Scene image comparisons

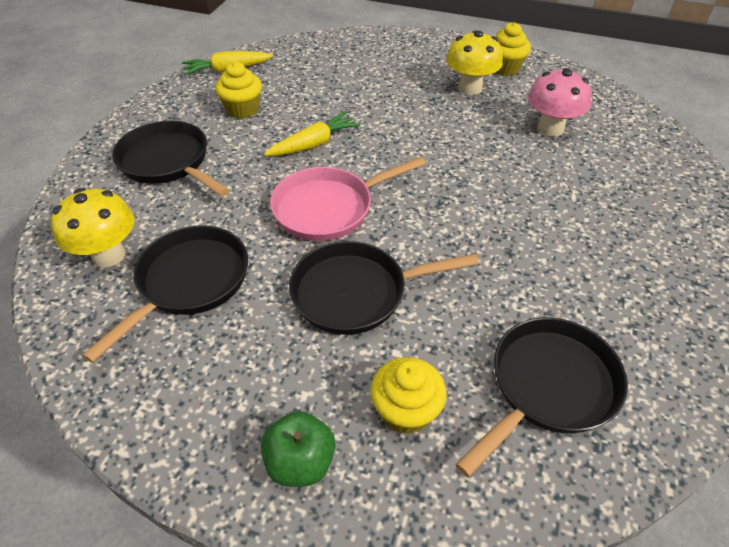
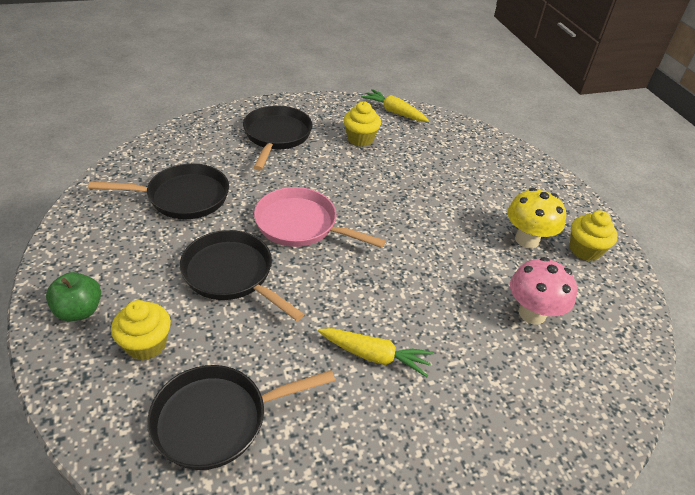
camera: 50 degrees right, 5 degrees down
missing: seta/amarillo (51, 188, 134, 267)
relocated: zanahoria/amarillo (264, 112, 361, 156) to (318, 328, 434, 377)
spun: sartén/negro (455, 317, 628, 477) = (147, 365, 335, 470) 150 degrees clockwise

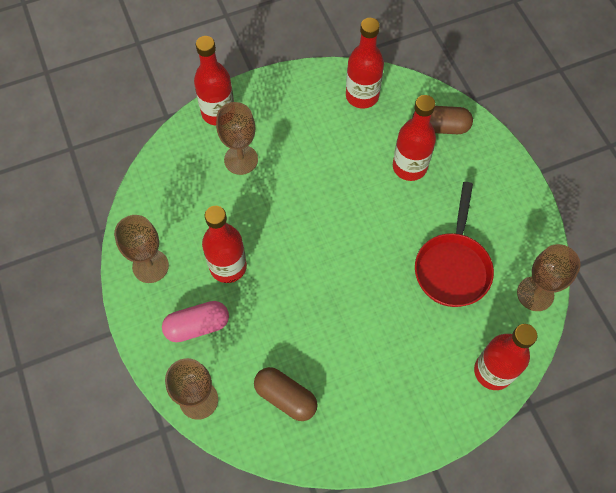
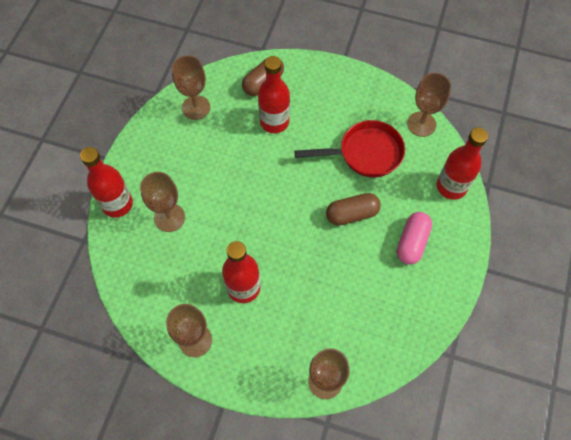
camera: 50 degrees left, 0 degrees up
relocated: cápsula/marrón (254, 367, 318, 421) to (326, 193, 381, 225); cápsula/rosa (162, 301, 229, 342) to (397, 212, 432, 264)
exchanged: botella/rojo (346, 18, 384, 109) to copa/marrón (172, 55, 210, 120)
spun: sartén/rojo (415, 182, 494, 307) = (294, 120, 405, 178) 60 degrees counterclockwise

To do: From the line containing "missing: seta/amarillo (51, 188, 134, 267)" down to the last line of the data, print every line exactly and nothing else. Pictures stay out of the copy.

Output for this task:
missing: seta/amarillo (51, 188, 134, 267)
relocated: zanahoria/amarillo (264, 112, 361, 156) to (318, 328, 434, 377)
spun: sartén/negro (455, 317, 628, 477) = (147, 365, 335, 470) 150 degrees clockwise

camera: 50 degrees left, 0 degrees up
relocated: cápsula/marrón (254, 367, 318, 421) to (326, 193, 381, 225); cápsula/rosa (162, 301, 229, 342) to (397, 212, 432, 264)
exchanged: botella/rojo (346, 18, 384, 109) to copa/marrón (172, 55, 210, 120)
spun: sartén/rojo (415, 182, 494, 307) = (294, 120, 405, 178) 60 degrees counterclockwise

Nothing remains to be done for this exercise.